== WHAT TO WORK ON ==
Would you output the entries below only from the line containing "green line: (285, 23) -> (487, 32), moved" through the line containing "green line: (175, 132)", exactly as they stand and with both ends included?

** WORKING DATA follows **

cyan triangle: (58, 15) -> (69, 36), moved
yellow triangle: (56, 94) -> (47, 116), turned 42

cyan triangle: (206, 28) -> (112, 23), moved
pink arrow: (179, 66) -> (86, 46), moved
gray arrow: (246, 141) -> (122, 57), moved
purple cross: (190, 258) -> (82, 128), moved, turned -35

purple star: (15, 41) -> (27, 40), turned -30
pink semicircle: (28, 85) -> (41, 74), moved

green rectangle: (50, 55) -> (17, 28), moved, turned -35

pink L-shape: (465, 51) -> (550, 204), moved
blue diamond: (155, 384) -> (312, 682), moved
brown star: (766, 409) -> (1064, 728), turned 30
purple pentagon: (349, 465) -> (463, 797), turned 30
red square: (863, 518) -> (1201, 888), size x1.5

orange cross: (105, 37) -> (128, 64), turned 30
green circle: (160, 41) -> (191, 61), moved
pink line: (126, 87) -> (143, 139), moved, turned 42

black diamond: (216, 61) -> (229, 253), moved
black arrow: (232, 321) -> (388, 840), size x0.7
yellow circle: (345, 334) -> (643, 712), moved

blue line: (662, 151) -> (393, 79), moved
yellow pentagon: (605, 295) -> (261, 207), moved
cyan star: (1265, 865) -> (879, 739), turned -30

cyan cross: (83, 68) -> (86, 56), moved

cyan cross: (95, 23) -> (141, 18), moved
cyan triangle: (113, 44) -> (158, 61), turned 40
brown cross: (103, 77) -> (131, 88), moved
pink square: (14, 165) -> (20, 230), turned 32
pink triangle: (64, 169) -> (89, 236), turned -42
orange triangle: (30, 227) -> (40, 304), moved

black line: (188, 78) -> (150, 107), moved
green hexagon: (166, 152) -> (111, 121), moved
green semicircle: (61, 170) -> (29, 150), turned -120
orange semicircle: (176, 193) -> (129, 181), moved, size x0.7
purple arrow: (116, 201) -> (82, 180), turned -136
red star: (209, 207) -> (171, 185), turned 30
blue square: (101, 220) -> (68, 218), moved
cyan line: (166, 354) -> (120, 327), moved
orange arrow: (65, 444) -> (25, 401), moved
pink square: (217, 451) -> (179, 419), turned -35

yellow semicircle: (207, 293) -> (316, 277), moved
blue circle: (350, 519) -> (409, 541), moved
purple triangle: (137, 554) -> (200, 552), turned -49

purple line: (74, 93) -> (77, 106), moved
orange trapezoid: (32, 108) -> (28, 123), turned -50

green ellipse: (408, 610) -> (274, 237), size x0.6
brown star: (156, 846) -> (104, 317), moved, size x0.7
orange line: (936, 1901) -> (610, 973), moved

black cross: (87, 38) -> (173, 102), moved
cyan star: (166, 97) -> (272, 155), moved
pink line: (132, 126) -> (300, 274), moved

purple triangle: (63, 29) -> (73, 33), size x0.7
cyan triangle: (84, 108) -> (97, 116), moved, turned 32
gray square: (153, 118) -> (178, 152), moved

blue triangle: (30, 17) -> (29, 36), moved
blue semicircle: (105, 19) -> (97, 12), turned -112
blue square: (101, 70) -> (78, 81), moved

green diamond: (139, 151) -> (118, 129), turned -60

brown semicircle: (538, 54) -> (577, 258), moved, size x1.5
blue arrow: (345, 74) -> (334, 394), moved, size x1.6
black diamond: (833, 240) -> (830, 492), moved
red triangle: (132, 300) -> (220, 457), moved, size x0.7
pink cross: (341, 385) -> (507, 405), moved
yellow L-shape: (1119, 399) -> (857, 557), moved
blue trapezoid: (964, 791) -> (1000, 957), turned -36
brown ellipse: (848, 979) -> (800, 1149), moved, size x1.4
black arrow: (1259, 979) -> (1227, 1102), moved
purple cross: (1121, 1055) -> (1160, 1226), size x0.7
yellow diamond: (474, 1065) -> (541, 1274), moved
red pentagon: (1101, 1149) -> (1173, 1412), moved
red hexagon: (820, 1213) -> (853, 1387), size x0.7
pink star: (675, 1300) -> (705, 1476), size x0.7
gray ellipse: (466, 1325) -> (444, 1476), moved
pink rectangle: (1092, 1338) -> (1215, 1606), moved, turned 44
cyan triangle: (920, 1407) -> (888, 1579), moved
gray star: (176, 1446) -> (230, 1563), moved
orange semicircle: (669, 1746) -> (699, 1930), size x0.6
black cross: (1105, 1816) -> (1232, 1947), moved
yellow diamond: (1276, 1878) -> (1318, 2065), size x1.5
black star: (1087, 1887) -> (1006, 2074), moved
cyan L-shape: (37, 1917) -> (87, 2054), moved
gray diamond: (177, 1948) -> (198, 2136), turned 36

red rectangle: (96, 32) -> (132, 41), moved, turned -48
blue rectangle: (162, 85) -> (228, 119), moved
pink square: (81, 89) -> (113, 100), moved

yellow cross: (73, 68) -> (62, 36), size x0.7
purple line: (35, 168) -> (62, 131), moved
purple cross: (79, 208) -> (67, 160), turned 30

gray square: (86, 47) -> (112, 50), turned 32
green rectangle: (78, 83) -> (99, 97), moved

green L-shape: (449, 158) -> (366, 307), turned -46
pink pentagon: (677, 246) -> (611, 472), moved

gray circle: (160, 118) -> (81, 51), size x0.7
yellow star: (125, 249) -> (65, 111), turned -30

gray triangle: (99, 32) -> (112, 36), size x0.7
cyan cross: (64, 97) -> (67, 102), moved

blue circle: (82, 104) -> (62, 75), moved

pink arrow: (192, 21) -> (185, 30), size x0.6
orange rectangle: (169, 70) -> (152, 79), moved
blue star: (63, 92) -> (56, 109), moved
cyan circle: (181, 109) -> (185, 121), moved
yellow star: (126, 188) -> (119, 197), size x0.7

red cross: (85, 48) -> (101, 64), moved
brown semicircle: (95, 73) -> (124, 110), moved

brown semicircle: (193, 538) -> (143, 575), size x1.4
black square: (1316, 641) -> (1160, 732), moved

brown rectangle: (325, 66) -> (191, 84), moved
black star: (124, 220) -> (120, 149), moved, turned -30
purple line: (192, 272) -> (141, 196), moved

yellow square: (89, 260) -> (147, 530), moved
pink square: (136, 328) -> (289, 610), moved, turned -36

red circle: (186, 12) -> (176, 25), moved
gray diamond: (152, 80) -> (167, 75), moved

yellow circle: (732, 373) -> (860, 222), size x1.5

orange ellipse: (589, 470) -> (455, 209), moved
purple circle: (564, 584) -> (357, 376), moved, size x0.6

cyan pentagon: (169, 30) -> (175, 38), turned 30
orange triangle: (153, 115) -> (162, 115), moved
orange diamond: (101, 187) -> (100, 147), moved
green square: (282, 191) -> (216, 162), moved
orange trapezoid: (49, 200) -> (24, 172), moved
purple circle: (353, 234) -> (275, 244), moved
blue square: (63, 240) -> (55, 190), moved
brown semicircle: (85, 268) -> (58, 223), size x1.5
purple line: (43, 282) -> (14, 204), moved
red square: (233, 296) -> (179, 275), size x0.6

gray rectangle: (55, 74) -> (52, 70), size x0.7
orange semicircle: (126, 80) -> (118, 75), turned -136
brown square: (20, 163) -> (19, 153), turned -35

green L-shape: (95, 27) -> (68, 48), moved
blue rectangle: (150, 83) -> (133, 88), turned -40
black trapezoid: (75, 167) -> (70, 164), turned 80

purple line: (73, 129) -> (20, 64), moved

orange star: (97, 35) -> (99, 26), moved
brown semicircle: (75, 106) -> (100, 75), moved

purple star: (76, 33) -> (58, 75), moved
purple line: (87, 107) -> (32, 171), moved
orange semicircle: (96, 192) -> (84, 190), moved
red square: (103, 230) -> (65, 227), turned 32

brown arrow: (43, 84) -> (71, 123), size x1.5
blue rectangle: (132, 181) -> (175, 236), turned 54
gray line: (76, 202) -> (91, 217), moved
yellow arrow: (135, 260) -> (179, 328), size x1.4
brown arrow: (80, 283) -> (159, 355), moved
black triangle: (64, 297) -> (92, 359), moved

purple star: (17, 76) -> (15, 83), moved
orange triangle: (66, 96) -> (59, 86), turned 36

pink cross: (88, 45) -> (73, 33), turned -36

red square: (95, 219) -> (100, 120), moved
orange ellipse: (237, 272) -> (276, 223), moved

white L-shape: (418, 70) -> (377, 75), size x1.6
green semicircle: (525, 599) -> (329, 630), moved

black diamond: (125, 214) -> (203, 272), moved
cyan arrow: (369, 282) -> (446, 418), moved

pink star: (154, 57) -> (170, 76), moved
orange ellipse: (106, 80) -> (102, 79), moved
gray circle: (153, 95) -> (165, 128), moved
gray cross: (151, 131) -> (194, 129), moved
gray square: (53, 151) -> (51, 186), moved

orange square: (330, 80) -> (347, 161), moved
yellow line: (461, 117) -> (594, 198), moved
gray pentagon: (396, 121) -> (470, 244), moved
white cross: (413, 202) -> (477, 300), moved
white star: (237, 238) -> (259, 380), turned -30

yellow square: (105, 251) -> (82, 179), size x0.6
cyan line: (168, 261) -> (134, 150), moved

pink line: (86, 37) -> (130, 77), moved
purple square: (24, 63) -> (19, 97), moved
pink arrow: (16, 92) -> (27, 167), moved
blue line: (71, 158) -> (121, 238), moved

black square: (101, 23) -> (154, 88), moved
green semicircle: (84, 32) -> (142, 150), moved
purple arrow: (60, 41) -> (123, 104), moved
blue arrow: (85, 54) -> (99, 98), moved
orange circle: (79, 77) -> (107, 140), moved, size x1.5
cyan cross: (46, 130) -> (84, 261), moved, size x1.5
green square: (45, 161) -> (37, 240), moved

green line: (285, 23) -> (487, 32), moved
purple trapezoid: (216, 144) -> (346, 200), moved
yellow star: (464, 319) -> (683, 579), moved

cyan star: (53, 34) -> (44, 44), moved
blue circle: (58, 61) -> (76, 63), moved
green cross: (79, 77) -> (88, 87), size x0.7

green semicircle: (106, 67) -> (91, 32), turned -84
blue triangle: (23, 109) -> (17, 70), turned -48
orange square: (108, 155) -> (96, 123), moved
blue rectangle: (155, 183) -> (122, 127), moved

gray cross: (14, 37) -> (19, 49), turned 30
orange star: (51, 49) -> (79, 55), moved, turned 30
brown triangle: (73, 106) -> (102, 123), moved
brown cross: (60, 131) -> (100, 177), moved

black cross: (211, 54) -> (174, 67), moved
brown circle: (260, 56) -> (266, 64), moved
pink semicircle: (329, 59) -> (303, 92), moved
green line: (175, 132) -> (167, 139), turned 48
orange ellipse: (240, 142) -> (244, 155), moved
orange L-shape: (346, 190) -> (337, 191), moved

** End of WORKING DATA **

== OUTPUT OF THE EXERCISE ==
green line: (285, 23) -> (487, 32), moved
purple trapezoid: (216, 144) -> (346, 200), moved
yellow star: (464, 319) -> (683, 579), moved

cyan star: (53, 34) -> (44, 44), moved
blue circle: (58, 61) -> (76, 63), moved
green cross: (79, 77) -> (88, 87), size x0.7

green semicircle: (106, 67) -> (91, 32), turned -84
blue triangle: (23, 109) -> (17, 70), turned -48
orange square: (108, 155) -> (96, 123), moved
blue rectangle: (155, 183) -> (122, 127), moved

gray cross: (14, 37) -> (19, 49), turned 30
orange star: (51, 49) -> (79, 55), moved, turned 30
brown triangle: (73, 106) -> (102, 123), moved
brown cross: (60, 131) -> (100, 177), moved

black cross: (211, 54) -> (174, 67), moved
brown circle: (260, 56) -> (266, 64), moved
pink semicircle: (329, 59) -> (303, 92), moved
green line: (175, 132) -> (167, 139), turned 48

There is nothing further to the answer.